Every record below should be repeated exactly, with the pictures left out.

Start of Block

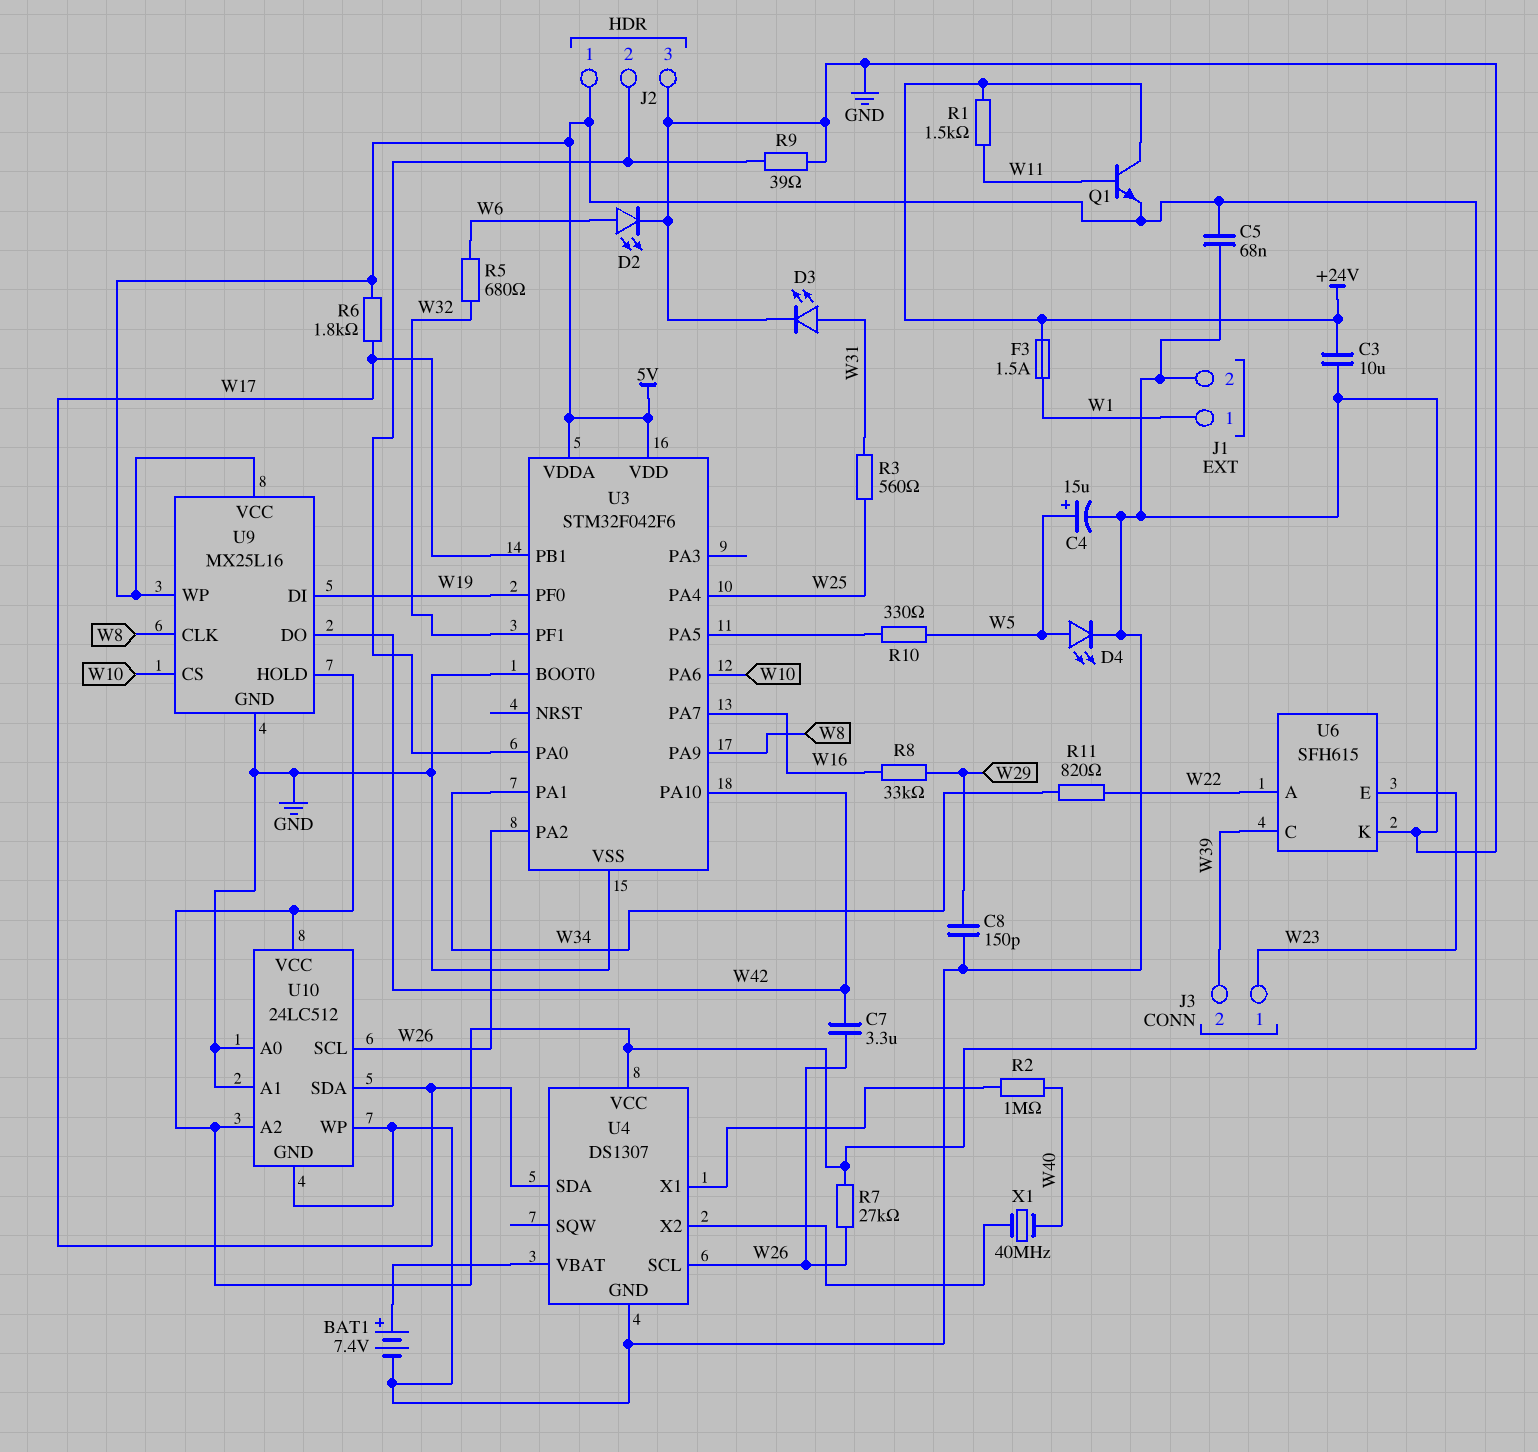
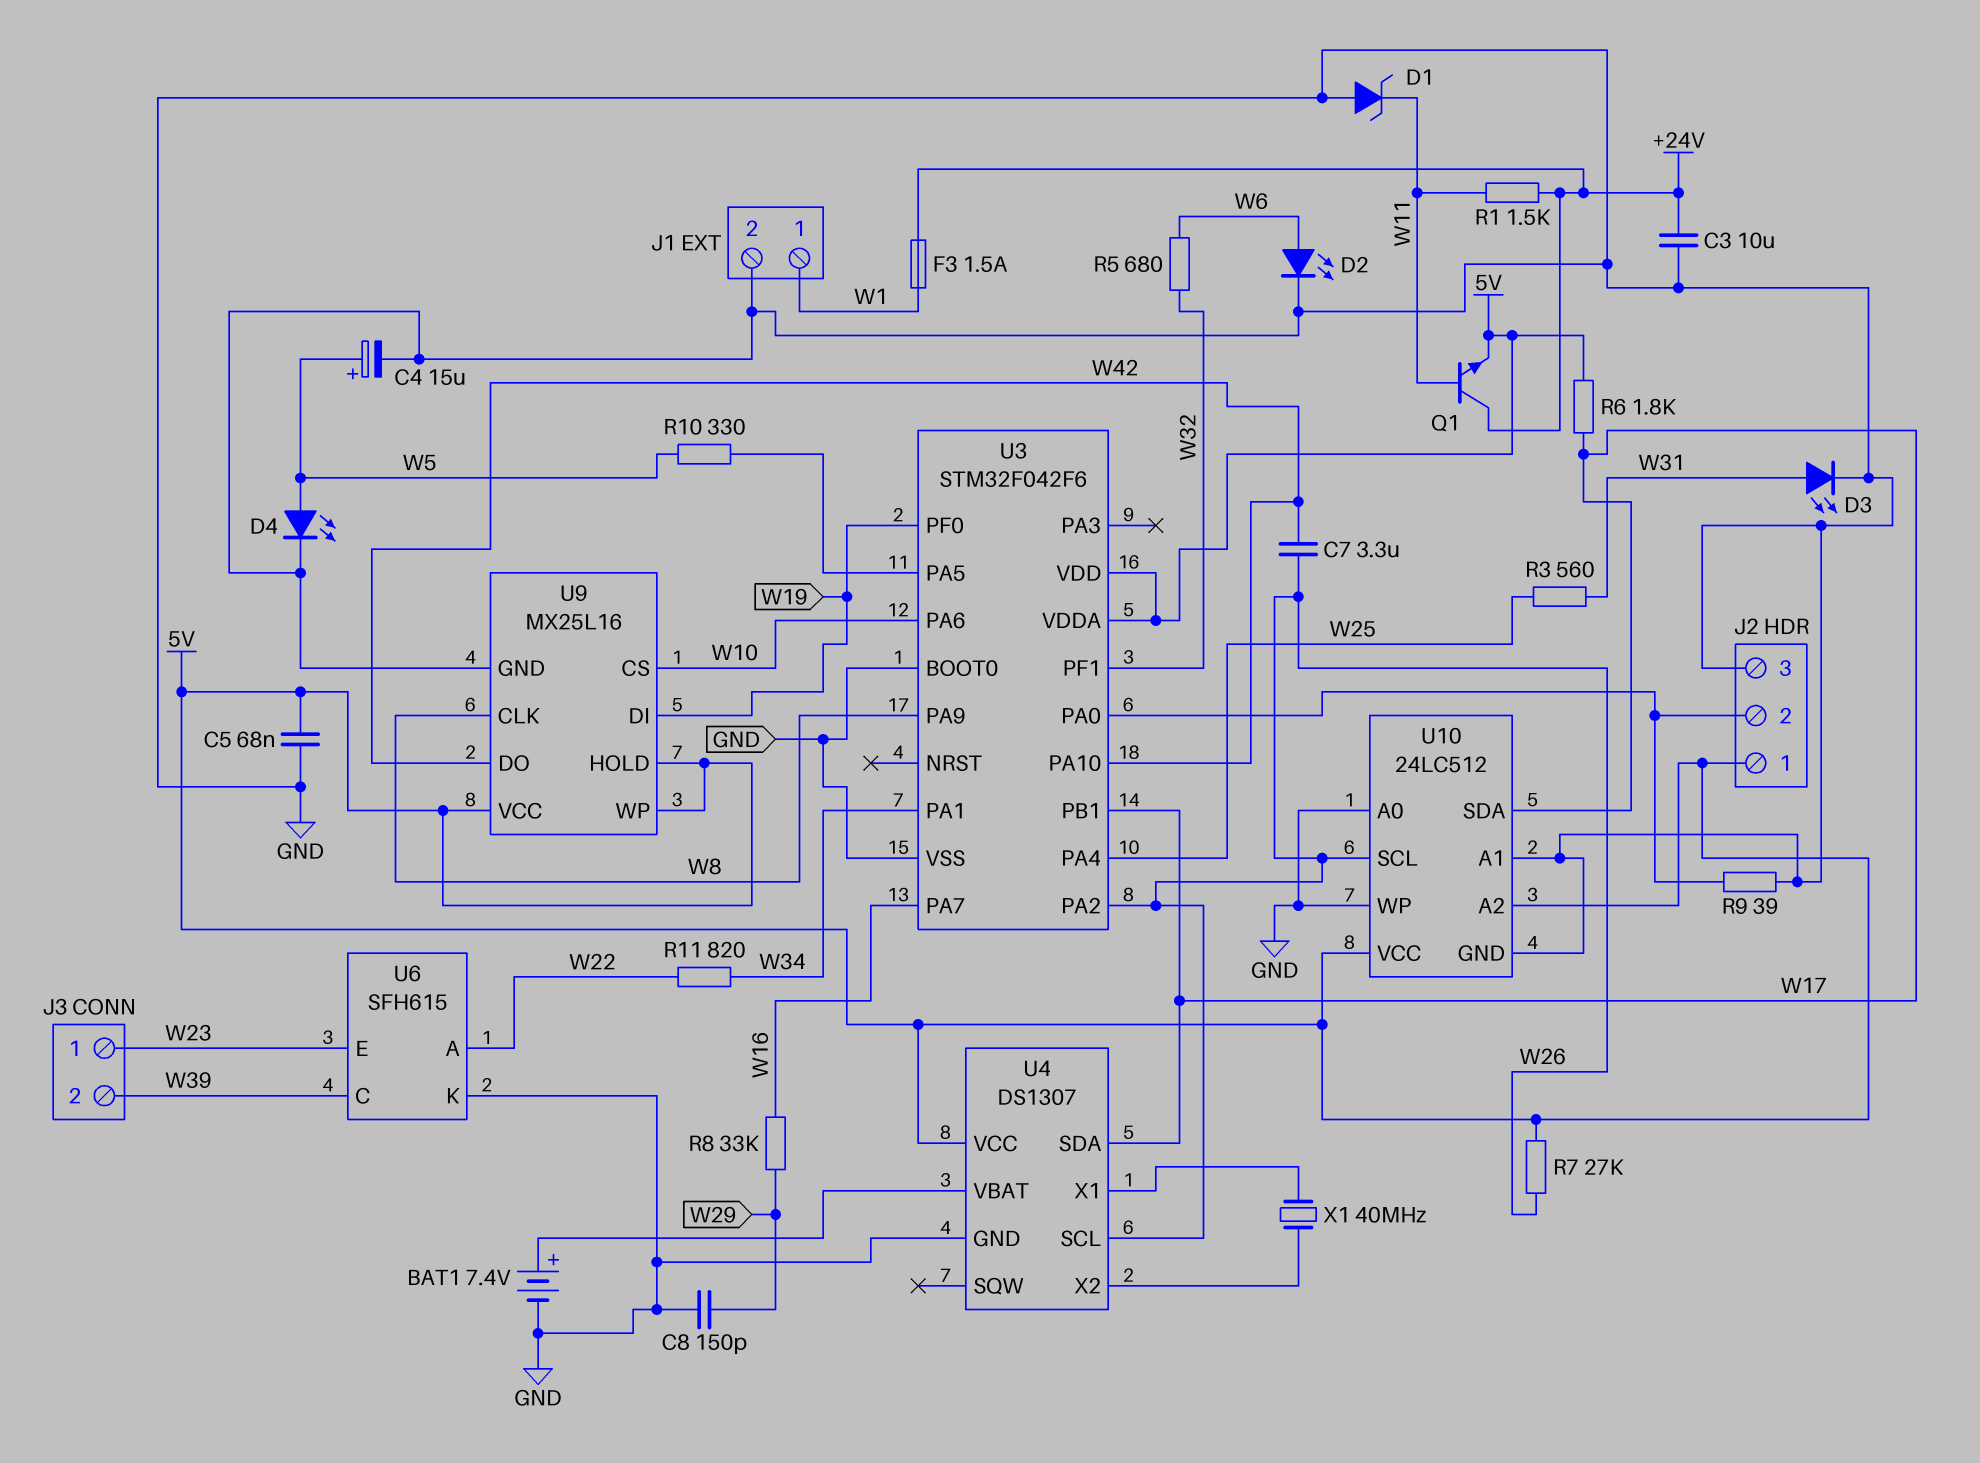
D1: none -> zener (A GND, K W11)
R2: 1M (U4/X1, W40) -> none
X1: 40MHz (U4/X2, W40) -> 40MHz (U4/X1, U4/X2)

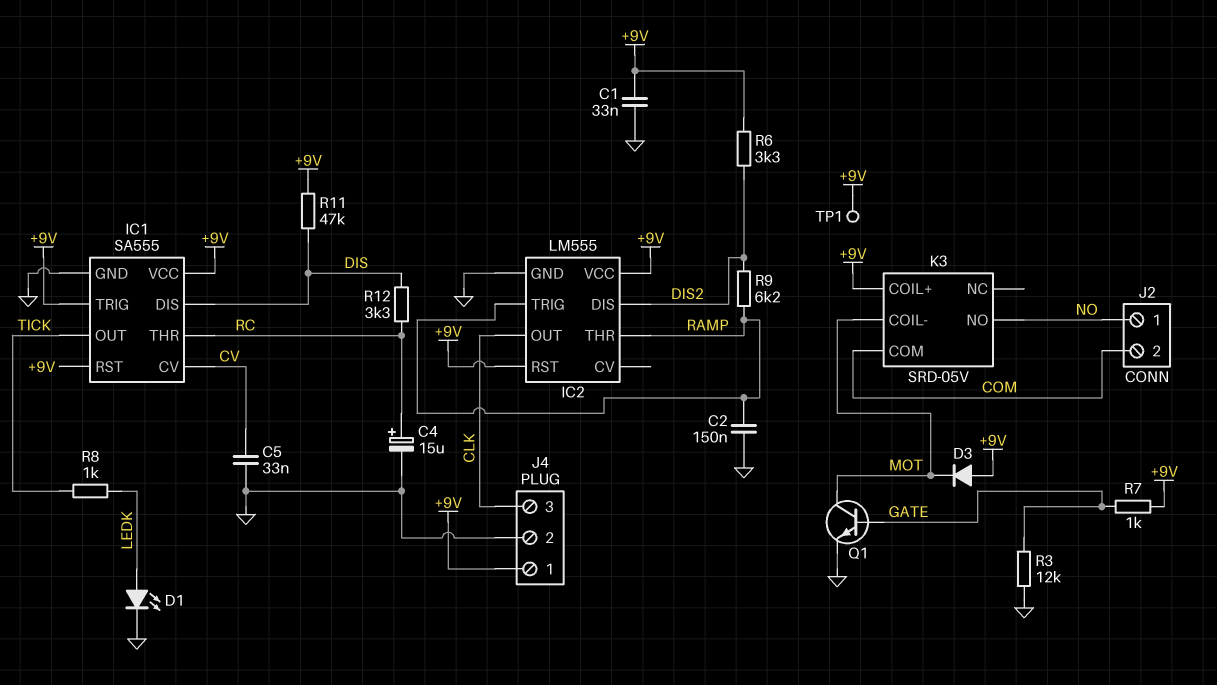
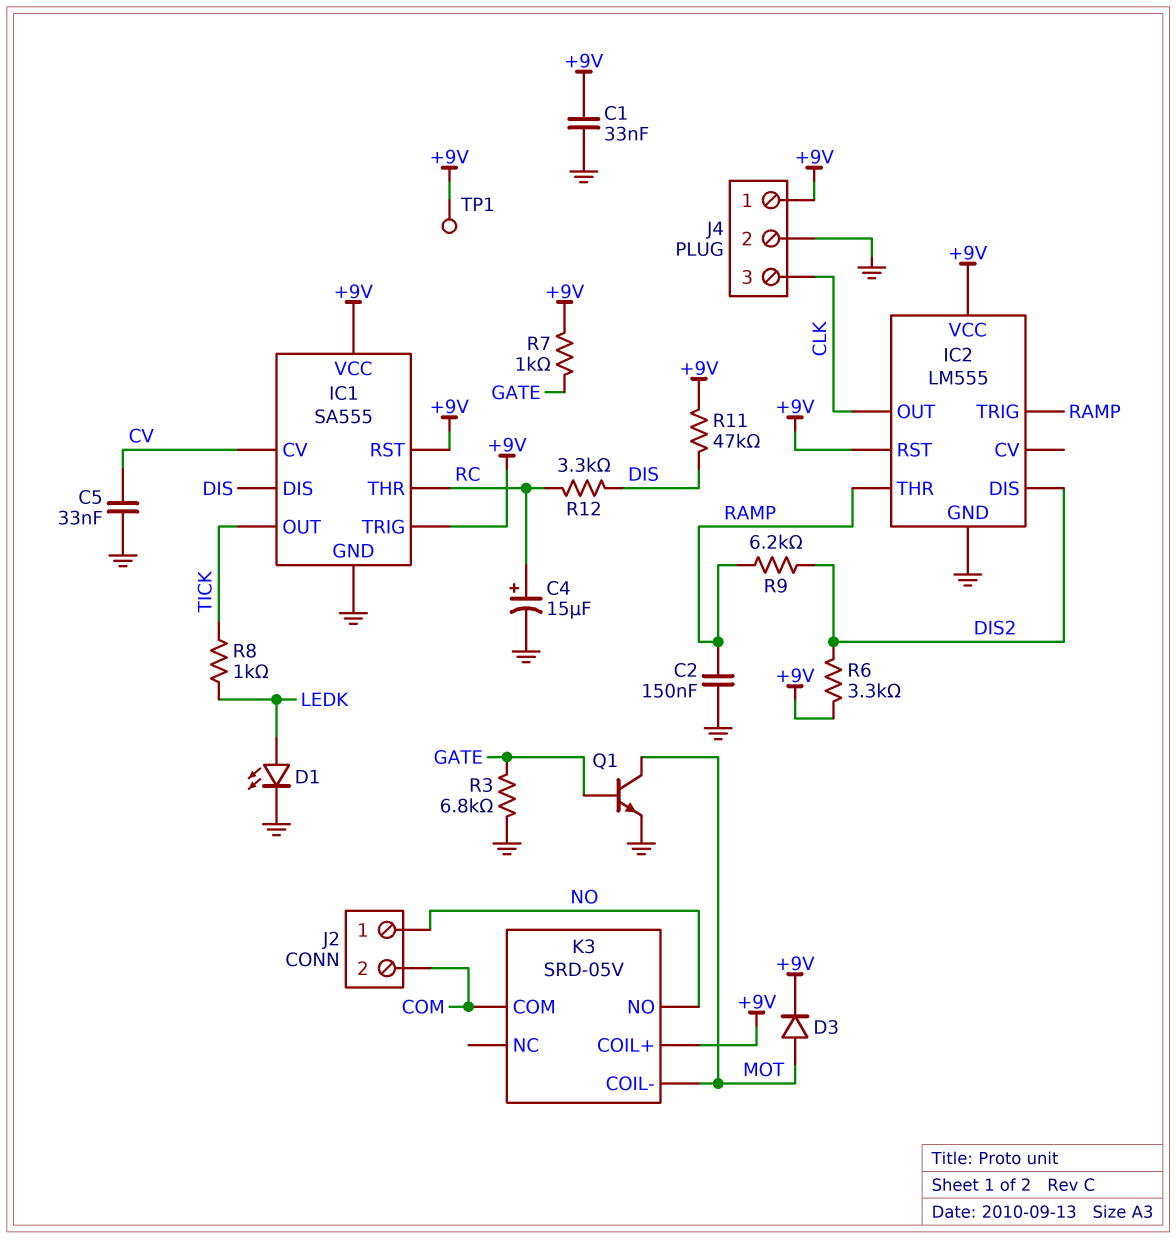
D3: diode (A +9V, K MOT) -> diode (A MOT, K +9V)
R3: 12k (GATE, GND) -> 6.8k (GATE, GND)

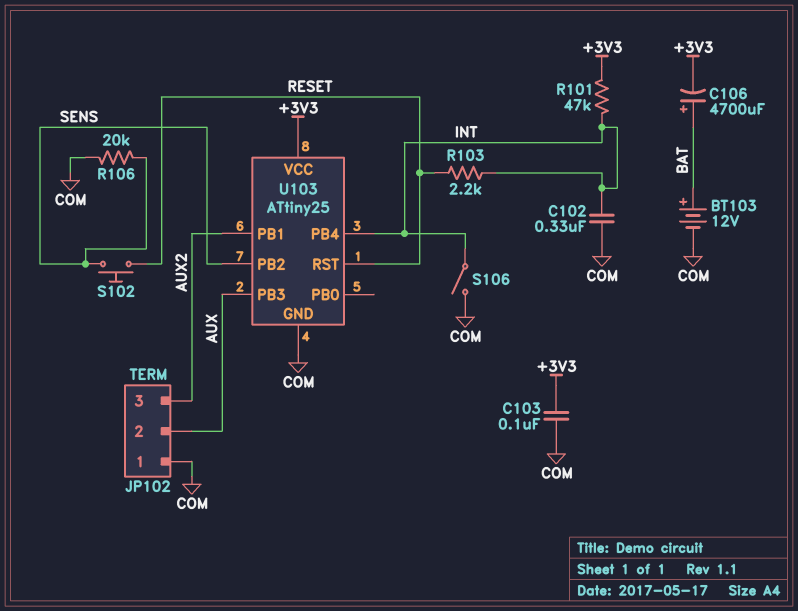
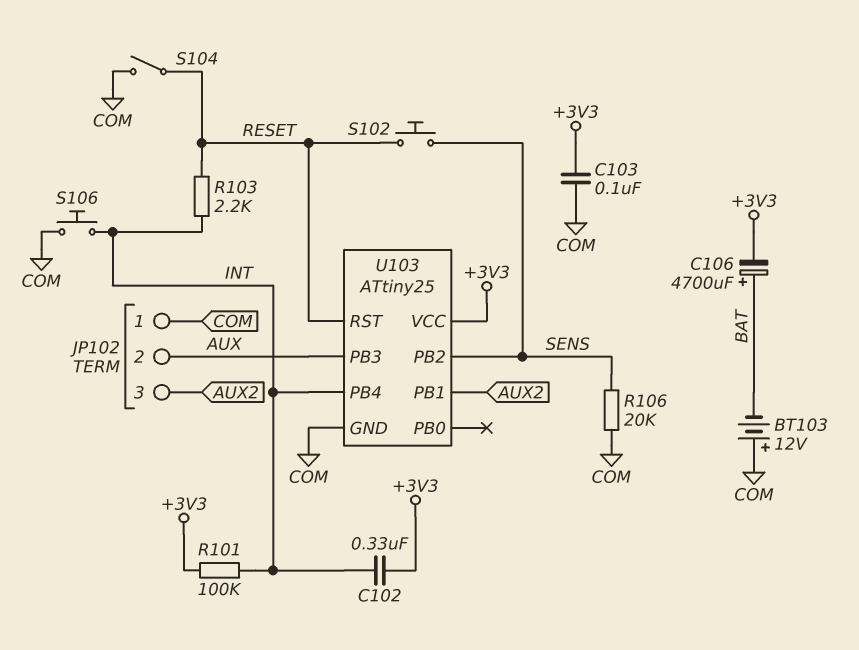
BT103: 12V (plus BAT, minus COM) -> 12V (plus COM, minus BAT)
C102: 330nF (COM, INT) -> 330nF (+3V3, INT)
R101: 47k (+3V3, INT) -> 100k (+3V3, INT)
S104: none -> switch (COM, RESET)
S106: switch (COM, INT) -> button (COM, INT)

End of Block

| TASK RESPONSE |
D1: none -> zener (A GND, K W11)
R2: 1M (U4/X1, W40) -> none
X1: 40MHz (U4/X2, W40) -> 40MHz (U4/X1, U4/X2)

D3: diode (A +9V, K MOT) -> diode (A MOT, K +9V)
R3: 12k (GATE, GND) -> 6.8k (GATE, GND)

BT103: 12V (plus BAT, minus COM) -> 12V (plus COM, minus BAT)
C102: 330nF (COM, INT) -> 330nF (+3V3, INT)
R101: 47k (+3V3, INT) -> 100k (+3V3, INT)
S104: none -> switch (COM, RESET)
S106: switch (COM, INT) -> button (COM, INT)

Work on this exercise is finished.